(What is required):
Go through the listing and copy each line that has the string "yellow" in it.

(Dataset excerpt):
━━━━━━━━━━━━━━━━━━━━━━━━━━━━━━
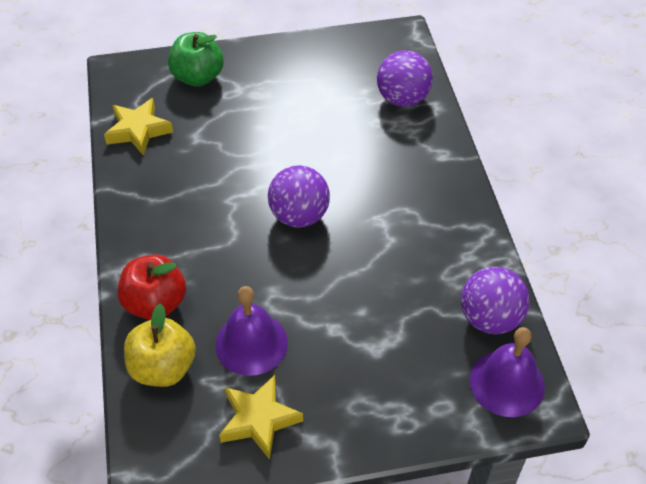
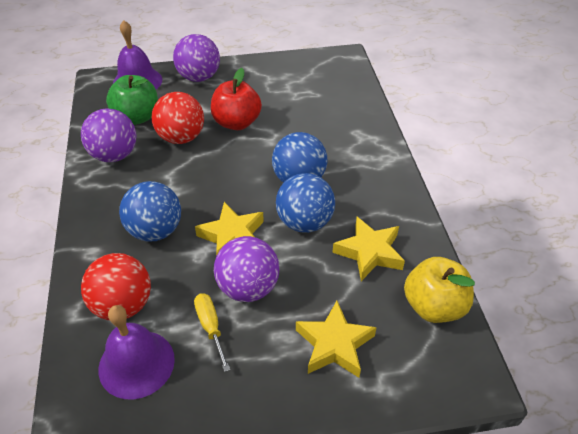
blue ball: 0 -> 3
red ball: 0 -> 2
yellow screwdriver: 0 -> 1
yellow star: 2 -> 3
━━━━━━━━━━━━━━━━━━━━━━━━━━━━━━
(Answer box):
yellow screwdriver: 0 -> 1
yellow star: 2 -> 3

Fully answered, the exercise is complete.